■ **DATA**:

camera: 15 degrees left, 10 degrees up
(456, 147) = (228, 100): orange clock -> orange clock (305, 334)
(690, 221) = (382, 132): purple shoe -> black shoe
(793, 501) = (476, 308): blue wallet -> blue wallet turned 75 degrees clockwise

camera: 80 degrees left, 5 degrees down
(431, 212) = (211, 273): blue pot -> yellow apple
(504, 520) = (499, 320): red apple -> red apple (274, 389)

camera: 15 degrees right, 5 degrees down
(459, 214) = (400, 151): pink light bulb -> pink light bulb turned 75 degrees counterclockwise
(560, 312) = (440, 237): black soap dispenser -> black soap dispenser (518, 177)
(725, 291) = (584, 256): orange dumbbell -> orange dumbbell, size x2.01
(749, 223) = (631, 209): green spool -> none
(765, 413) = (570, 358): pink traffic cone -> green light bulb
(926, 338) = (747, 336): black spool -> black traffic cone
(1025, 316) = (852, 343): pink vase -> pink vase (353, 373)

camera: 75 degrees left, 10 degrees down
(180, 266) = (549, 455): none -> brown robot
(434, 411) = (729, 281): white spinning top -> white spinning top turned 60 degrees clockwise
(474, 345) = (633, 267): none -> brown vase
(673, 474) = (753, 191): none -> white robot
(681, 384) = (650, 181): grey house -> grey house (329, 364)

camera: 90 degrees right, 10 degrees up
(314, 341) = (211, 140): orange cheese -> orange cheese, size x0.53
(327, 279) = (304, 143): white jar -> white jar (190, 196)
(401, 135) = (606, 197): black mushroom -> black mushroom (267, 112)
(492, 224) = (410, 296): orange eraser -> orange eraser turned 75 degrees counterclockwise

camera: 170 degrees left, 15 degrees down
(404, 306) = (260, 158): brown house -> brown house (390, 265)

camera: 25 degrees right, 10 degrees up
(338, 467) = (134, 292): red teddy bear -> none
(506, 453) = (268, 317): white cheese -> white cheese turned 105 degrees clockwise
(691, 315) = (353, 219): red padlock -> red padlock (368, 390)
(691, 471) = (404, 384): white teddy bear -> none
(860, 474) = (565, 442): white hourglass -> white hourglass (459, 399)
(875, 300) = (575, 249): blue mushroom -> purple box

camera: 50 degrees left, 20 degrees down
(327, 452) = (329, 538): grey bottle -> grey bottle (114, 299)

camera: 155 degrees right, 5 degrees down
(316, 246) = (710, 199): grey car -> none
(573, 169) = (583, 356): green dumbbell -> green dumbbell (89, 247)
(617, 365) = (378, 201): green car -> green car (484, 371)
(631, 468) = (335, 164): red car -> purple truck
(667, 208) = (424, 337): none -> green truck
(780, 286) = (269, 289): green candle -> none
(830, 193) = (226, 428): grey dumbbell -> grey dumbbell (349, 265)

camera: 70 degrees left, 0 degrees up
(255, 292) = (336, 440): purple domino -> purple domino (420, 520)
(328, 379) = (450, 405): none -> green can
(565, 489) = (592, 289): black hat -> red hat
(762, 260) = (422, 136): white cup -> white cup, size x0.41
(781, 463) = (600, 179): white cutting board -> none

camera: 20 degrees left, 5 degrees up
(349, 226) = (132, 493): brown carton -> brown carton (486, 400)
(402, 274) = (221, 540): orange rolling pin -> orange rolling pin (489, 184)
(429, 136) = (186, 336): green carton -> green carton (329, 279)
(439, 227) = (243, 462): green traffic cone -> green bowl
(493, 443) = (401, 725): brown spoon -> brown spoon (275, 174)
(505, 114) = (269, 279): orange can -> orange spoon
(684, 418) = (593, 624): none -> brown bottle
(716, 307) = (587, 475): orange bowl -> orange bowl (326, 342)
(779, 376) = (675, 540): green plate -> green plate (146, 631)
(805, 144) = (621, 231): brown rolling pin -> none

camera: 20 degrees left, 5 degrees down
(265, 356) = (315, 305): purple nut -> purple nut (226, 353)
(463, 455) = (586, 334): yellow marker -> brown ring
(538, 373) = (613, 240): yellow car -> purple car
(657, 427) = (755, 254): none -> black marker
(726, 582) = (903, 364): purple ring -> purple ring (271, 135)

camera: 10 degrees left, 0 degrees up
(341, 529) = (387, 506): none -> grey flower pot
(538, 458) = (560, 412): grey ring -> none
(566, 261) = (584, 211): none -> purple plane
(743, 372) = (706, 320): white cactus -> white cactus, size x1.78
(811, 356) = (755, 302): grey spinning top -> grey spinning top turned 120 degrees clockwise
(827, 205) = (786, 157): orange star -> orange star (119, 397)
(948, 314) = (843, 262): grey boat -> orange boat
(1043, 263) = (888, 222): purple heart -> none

■ **EXERCISE OBJECTIVE**: The full listing, top to bottom: write it out again exactly.

■ **OUTPUT FOR THIS TASK**:
camera: 15 degrees left, 10 degrees up
(456, 147) = (228, 100): orange clock -> orange clock (305, 334)
(690, 221) = (382, 132): purple shoe -> black shoe
(793, 501) = (476, 308): blue wallet -> blue wallet turned 75 degrees clockwise

camera: 80 degrees left, 5 degrees down
(431, 212) = (211, 273): blue pot -> yellow apple
(504, 520) = (499, 320): red apple -> red apple (274, 389)

camera: 15 degrees right, 5 degrees down
(459, 214) = (400, 151): pink light bulb -> pink light bulb turned 75 degrees counterclockwise
(560, 312) = (440, 237): black soap dispenser -> black soap dispenser (518, 177)
(725, 291) = (584, 256): orange dumbbell -> orange dumbbell, size x2.01
(749, 223) = (631, 209): green spool -> none
(765, 413) = (570, 358): pink traffic cone -> green light bulb
(926, 338) = (747, 336): black spool -> black traffic cone
(1025, 316) = (852, 343): pink vase -> pink vase (353, 373)

camera: 75 degrees left, 10 degrees down
(180, 266) = (549, 455): none -> brown robot
(434, 411) = (729, 281): white spinning top -> white spinning top turned 60 degrees clockwise
(474, 345) = (633, 267): none -> brown vase
(673, 474) = (753, 191): none -> white robot
(681, 384) = (650, 181): grey house -> grey house (329, 364)

camera: 90 degrees right, 10 degrees up
(314, 341) = (211, 140): orange cheese -> orange cheese, size x0.53
(327, 279) = (304, 143): white jar -> white jar (190, 196)
(401, 135) = (606, 197): black mushroom -> black mushroom (267, 112)
(492, 224) = (410, 296): orange eraser -> orange eraser turned 75 degrees counterclockwise

camera: 170 degrees left, 15 degrees down
(404, 306) = (260, 158): brown house -> brown house (390, 265)

camera: 25 degrees right, 10 degrees up
(338, 467) = (134, 292): red teddy bear -> none
(506, 453) = (268, 317): white cheese -> white cheese turned 105 degrees clockwise
(691, 315) = (353, 219): red padlock -> red padlock (368, 390)
(691, 471) = (404, 384): white teddy bear -> none
(860, 474) = (565, 442): white hourglass -> white hourglass (459, 399)
(875, 300) = (575, 249): blue mushroom -> purple box

camera: 50 degrees left, 20 degrees down
(327, 452) = (329, 538): grey bottle -> grey bottle (114, 299)

camera: 155 degrees right, 5 degrees down
(316, 246) = (710, 199): grey car -> none
(573, 169) = (583, 356): green dumbbell -> green dumbbell (89, 247)
(617, 365) = (378, 201): green car -> green car (484, 371)
(631, 468) = (335, 164): red car -> purple truck
(667, 208) = (424, 337): none -> green truck
(780, 286) = (269, 289): green candle -> none
(830, 193) = (226, 428): grey dumbbell -> grey dumbbell (349, 265)

camera: 70 degrees left, 0 degrees up
(255, 292) = (336, 440): purple domino -> purple domino (420, 520)
(328, 379) = (450, 405): none -> green can
(565, 489) = (592, 289): black hat -> red hat
(762, 260) = (422, 136): white cup -> white cup, size x0.41
(781, 463) = (600, 179): white cutting board -> none

camera: 20 degrees left, 5 degrees up
(349, 226) = (132, 493): brown carton -> brown carton (486, 400)
(402, 274) = (221, 540): orange rolling pin -> orange rolling pin (489, 184)
(429, 136) = (186, 336): green carton -> green carton (329, 279)
(439, 227) = (243, 462): green traffic cone -> green bowl
(493, 443) = (401, 725): brown spoon -> brown spoon (275, 174)
(505, 114) = (269, 279): orange can -> orange spoon
(684, 418) = (593, 624): none -> brown bottle
(716, 307) = (587, 475): orange bowl -> orange bowl (326, 342)
(779, 376) = (675, 540): green plate -> green plate (146, 631)
(805, 144) = (621, 231): brown rolling pin -> none

camera: 20 degrees left, 5 degrees down
(265, 356) = (315, 305): purple nut -> purple nut (226, 353)
(463, 455) = (586, 334): yellow marker -> brown ring
(538, 373) = (613, 240): yellow car -> purple car
(657, 427) = (755, 254): none -> black marker
(726, 582) = (903, 364): purple ring -> purple ring (271, 135)

camera: 10 degrees left, 0 degrees up
(341, 529) = (387, 506): none -> grey flower pot
(538, 458) = (560, 412): grey ring -> none
(566, 261) = (584, 211): none -> purple plane
(743, 372) = (706, 320): white cactus -> white cactus, size x1.78
(811, 356) = (755, 302): grey spinning top -> grey spinning top turned 120 degrees clockwise
(827, 205) = (786, 157): orange star -> orange star (119, 397)
(948, 314) = (843, 262): grey boat -> orange boat
(1043, 263) = (888, 222): purple heart -> none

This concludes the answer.